_DATA SECTION_

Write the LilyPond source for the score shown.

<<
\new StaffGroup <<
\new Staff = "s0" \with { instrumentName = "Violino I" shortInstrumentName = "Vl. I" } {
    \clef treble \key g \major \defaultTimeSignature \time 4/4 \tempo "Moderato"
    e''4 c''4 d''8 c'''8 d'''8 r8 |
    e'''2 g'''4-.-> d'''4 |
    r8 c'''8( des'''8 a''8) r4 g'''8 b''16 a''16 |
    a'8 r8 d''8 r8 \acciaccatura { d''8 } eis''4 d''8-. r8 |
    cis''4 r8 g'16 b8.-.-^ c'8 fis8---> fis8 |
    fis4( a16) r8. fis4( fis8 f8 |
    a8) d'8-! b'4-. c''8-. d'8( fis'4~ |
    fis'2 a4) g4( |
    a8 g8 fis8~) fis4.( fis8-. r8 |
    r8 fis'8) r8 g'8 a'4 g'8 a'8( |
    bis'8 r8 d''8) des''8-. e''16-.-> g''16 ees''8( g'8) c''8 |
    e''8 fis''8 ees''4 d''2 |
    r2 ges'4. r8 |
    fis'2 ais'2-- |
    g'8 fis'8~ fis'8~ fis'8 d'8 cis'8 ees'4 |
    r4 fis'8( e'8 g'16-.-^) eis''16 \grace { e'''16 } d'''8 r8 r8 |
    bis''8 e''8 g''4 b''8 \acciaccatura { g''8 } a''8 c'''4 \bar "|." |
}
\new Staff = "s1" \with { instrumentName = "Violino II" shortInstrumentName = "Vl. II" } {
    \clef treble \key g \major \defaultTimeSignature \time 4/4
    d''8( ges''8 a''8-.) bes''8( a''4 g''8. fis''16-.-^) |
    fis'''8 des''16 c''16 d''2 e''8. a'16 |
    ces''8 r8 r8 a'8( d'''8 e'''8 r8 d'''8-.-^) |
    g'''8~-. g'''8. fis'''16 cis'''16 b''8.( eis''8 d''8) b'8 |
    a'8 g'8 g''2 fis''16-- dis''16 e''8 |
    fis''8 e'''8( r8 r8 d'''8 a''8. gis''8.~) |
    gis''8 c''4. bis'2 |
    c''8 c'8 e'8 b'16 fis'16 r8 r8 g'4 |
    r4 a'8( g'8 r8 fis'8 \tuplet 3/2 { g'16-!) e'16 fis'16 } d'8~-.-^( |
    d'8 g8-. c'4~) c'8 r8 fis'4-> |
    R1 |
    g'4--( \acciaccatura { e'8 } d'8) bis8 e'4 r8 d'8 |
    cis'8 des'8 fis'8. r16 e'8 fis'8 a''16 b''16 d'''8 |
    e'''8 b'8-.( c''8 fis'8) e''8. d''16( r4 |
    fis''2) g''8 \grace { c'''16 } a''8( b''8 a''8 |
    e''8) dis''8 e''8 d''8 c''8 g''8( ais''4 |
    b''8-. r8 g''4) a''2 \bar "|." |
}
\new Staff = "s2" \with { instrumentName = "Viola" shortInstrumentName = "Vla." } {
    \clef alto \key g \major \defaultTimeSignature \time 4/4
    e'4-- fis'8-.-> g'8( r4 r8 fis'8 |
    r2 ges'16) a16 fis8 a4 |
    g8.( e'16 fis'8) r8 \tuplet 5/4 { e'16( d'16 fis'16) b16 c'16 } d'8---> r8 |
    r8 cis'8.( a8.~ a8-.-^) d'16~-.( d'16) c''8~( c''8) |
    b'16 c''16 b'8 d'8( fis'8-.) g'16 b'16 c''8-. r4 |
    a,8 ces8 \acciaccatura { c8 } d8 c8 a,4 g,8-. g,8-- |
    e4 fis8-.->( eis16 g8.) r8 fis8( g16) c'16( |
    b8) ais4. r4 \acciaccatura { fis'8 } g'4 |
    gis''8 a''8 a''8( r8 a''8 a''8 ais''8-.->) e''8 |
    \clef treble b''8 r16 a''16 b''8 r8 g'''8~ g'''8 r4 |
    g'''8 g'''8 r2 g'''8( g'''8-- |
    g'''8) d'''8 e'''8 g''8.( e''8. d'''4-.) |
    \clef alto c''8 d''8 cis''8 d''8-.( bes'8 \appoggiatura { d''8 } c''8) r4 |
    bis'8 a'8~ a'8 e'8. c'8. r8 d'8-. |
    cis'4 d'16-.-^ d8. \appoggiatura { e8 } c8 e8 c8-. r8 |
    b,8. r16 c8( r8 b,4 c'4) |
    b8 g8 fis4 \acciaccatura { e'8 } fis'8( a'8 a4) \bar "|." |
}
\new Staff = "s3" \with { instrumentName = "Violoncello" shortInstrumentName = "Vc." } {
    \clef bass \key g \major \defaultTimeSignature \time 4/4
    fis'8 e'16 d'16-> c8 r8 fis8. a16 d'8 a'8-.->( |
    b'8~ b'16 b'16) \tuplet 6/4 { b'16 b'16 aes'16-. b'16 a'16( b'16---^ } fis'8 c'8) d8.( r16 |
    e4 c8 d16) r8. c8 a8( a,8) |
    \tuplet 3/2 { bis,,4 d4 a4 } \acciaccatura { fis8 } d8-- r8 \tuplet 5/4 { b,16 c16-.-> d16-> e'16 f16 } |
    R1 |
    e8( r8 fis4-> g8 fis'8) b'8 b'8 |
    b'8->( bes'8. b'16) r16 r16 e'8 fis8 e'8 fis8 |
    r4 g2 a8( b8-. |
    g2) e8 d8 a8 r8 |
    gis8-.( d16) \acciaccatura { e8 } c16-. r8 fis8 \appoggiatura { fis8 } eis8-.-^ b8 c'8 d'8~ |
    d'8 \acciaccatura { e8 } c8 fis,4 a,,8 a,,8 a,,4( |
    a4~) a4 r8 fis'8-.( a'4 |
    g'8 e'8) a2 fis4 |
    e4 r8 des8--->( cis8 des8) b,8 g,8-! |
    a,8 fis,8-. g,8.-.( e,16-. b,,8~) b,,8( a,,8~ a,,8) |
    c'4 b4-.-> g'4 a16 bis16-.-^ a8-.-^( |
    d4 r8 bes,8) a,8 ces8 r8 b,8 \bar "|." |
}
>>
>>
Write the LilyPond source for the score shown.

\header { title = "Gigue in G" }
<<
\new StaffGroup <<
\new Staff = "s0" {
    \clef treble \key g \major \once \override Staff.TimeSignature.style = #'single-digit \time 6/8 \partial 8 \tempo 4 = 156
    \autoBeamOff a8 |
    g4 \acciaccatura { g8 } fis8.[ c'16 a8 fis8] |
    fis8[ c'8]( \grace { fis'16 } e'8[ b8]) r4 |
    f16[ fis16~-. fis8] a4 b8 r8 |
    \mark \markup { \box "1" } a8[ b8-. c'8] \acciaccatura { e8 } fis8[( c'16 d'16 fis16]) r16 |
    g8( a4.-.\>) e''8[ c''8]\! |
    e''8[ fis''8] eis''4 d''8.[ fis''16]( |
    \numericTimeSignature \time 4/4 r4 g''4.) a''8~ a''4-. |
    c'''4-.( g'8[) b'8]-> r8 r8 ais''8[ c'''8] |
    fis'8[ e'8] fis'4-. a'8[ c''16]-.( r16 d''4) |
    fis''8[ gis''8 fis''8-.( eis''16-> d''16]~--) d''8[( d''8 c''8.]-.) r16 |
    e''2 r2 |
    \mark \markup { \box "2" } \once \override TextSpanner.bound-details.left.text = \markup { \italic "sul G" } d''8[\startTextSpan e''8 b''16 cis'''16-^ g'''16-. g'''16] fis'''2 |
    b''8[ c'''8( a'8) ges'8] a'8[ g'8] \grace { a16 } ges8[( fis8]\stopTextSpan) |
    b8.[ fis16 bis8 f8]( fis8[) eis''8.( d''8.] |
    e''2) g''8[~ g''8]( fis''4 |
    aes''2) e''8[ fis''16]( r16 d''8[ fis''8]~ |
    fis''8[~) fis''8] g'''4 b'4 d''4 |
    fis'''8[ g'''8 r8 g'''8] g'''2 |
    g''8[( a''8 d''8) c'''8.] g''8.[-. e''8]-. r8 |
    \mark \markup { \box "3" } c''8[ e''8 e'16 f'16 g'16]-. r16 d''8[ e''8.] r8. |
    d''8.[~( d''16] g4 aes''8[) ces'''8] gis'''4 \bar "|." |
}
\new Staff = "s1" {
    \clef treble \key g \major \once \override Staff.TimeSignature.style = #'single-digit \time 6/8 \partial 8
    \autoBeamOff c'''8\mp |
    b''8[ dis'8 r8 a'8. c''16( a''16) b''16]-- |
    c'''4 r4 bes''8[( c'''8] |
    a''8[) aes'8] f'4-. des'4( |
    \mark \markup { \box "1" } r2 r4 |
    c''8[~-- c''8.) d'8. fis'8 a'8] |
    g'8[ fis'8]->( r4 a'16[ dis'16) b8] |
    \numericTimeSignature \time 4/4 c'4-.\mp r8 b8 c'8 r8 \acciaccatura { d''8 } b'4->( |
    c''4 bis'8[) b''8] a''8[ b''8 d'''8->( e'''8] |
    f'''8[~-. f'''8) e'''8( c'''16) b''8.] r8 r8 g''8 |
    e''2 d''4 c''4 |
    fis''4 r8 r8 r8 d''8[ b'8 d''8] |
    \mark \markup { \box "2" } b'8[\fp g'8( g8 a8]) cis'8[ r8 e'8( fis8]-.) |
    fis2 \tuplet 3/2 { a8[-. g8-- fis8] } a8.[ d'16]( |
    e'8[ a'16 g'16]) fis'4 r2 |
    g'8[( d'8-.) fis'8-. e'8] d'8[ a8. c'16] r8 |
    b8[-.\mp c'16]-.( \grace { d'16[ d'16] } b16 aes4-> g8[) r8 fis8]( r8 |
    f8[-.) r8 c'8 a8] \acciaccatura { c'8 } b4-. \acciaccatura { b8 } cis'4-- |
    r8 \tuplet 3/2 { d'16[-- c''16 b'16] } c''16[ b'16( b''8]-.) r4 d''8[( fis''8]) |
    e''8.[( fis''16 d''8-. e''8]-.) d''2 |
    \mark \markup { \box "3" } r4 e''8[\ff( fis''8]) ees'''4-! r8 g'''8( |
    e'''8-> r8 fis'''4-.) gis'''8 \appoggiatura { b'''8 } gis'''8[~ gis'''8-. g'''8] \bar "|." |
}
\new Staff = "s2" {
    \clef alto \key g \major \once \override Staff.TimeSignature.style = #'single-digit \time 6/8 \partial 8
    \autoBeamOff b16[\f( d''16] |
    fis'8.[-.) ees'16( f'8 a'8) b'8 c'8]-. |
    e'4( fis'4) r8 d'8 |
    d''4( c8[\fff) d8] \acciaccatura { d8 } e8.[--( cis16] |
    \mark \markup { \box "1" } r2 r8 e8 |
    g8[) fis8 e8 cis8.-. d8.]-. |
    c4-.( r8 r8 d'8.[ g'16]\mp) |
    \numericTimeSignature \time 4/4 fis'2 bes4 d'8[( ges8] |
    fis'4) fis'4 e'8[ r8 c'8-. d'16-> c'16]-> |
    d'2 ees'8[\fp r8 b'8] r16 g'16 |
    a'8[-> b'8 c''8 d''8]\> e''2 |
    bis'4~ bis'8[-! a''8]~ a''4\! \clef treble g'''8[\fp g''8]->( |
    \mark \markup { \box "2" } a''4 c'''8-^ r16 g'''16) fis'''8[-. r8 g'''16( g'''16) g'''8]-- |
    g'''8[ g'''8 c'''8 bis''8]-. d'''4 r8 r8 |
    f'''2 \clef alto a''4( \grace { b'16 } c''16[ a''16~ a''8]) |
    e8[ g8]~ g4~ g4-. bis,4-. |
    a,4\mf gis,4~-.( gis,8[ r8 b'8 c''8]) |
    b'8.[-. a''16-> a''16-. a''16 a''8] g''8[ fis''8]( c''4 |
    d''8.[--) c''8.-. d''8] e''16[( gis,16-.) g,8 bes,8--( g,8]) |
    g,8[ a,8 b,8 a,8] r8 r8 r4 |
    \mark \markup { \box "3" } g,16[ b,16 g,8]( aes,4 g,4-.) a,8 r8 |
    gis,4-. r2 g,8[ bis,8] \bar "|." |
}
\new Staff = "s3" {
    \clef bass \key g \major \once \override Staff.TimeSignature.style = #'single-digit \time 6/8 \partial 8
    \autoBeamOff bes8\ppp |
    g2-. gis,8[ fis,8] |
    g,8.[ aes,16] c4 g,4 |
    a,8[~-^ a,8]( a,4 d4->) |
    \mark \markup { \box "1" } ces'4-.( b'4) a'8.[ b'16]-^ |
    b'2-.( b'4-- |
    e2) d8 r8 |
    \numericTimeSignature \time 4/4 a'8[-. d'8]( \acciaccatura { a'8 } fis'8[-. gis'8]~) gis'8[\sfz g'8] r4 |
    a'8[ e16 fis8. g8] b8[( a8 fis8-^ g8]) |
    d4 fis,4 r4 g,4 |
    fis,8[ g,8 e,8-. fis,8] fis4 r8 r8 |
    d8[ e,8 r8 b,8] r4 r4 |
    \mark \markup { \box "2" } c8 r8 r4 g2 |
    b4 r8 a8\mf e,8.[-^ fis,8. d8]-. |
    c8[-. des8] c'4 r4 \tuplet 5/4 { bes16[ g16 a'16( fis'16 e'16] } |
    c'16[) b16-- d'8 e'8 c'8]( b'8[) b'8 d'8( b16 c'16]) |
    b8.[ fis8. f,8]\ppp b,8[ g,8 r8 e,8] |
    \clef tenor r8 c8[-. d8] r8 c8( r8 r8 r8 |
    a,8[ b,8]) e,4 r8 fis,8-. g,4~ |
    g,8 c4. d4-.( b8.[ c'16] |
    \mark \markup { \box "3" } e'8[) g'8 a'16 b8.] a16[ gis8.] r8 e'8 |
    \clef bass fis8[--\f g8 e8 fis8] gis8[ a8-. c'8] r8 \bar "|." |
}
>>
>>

_TASK TO COMPLETE_
Extract every line of the listing in which the string "partial" appears, including where it is only part of a longer word.

_WRITTEN RESPONSE_
    \clef treble \key g \major \once \override Staff.TimeSignature.style = #'single-digit \time 6/8 \partial 8 \tempo 4 = 156
    \clef treble \key g \major \once \override Staff.TimeSignature.style = #'single-digit \time 6/8 \partial 8
    \clef alto \key g \major \once \override Staff.TimeSignature.style = #'single-digit \time 6/8 \partial 8
    \clef bass \key g \major \once \override Staff.TimeSignature.style = #'single-digit \time 6/8 \partial 8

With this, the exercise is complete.